__Exercise aim__
Extract and copy word for word the entries from the line containing "purple circle: moved 1 px down" through the line containing "black L-shape at", including both of those lines. Leave the pictures out of your answer.

[Dataset records]

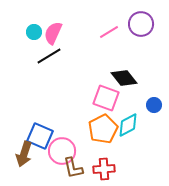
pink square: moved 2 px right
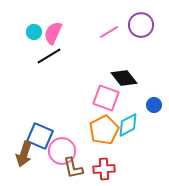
purple circle: moved 1 px down
orange pentagon: moved 1 px right, 1 px down
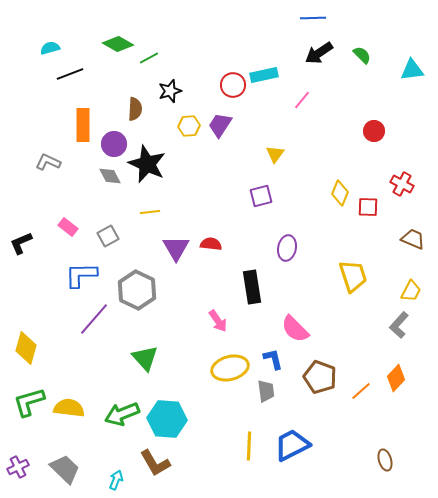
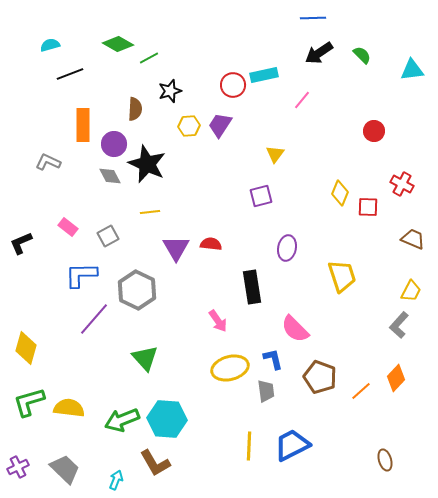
cyan semicircle at (50, 48): moved 3 px up
yellow trapezoid at (353, 276): moved 11 px left
green arrow at (122, 414): moved 6 px down
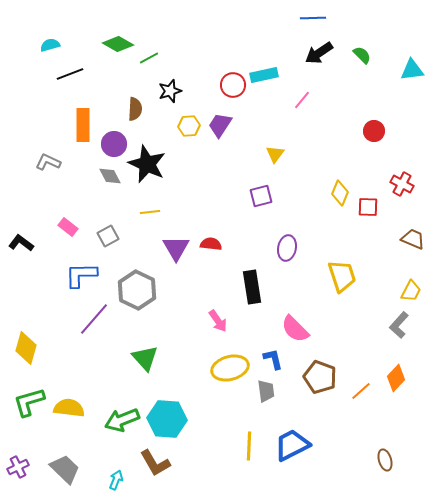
black L-shape at (21, 243): rotated 60 degrees clockwise
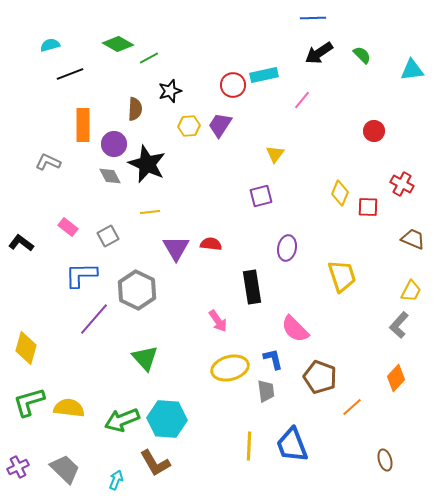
orange line at (361, 391): moved 9 px left, 16 px down
blue trapezoid at (292, 445): rotated 84 degrees counterclockwise
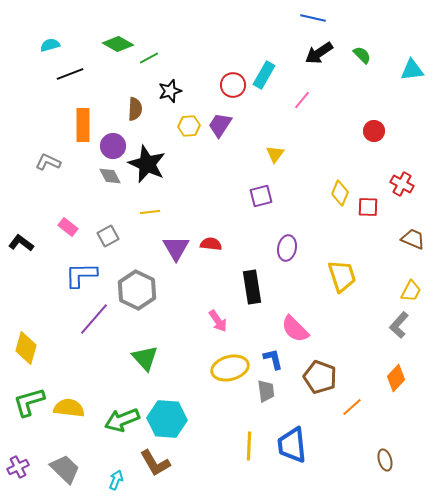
blue line at (313, 18): rotated 15 degrees clockwise
cyan rectangle at (264, 75): rotated 48 degrees counterclockwise
purple circle at (114, 144): moved 1 px left, 2 px down
blue trapezoid at (292, 445): rotated 15 degrees clockwise
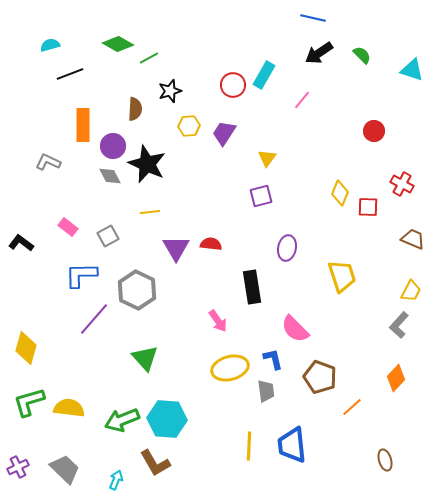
cyan triangle at (412, 70): rotated 25 degrees clockwise
purple trapezoid at (220, 125): moved 4 px right, 8 px down
yellow triangle at (275, 154): moved 8 px left, 4 px down
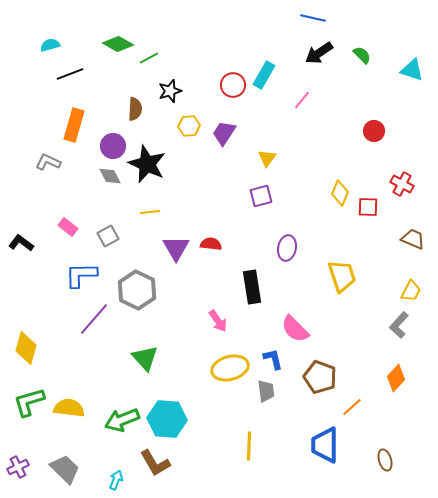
orange rectangle at (83, 125): moved 9 px left; rotated 16 degrees clockwise
blue trapezoid at (292, 445): moved 33 px right; rotated 6 degrees clockwise
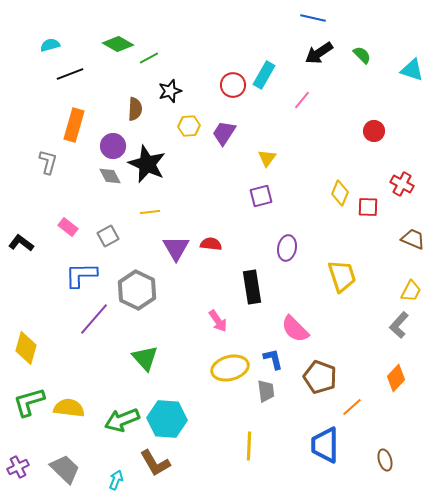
gray L-shape at (48, 162): rotated 80 degrees clockwise
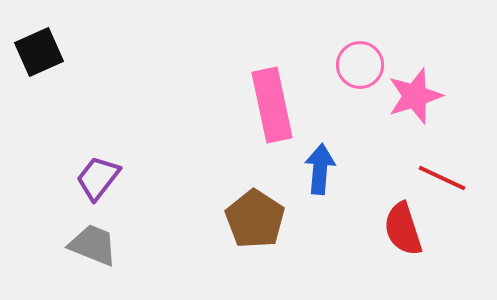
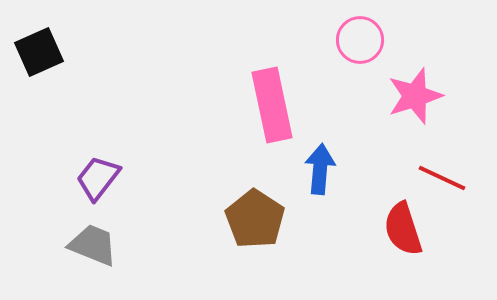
pink circle: moved 25 px up
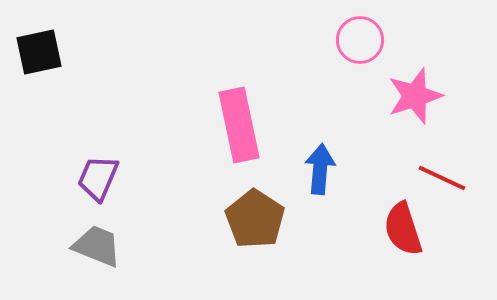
black square: rotated 12 degrees clockwise
pink rectangle: moved 33 px left, 20 px down
purple trapezoid: rotated 15 degrees counterclockwise
gray trapezoid: moved 4 px right, 1 px down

__Finished answer__
purple circle: moved 1 px down
orange pentagon: moved 1 px right, 1 px down
cyan semicircle at (50, 48): moved 3 px up
yellow trapezoid at (353, 276): moved 11 px left
green arrow at (122, 414): moved 6 px down
black L-shape at (21, 243): rotated 60 degrees clockwise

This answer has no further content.